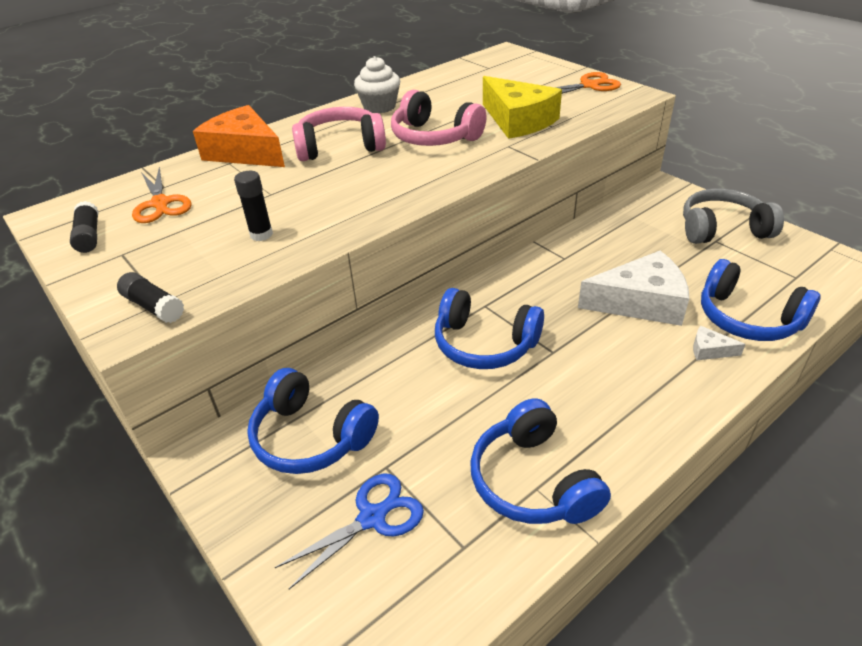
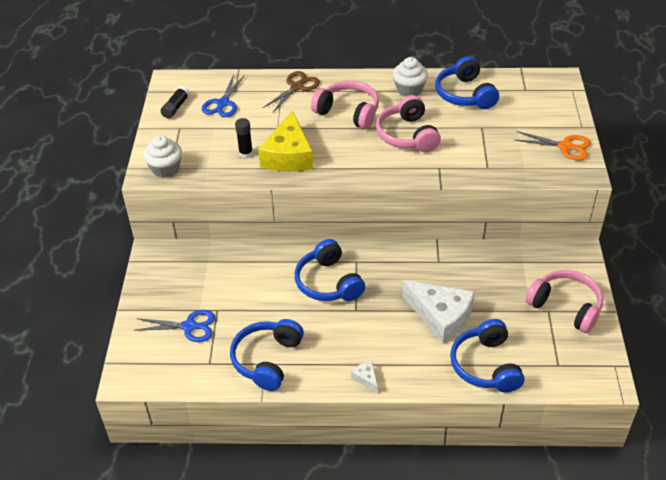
camera: 40 degrees right, 5 degrees up
(153, 306) = (165, 169): black glue stick -> white cupcake
(160, 203) = (223, 103): orange scissors -> blue scissors
(245, 152) = (297, 87): orange cheese -> brown scissors
(311, 436) = (202, 274): blue headphones -> blue headphones (465, 94)
(518, 120) = (473, 150): yellow cheese -> yellow cheese (288, 155)
(709, 350) = (436, 366): white cheese -> white cheese (366, 378)
(722, 229) = (565, 307): grey headphones -> pink headphones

• What to do:
Everything from the line containing "(709, 350) = (436, 366): white" through the last line above should be copied exactly, please, with nothing added.

• Solution to this task:
(709, 350) = (436, 366): white cheese -> white cheese (366, 378)
(722, 229) = (565, 307): grey headphones -> pink headphones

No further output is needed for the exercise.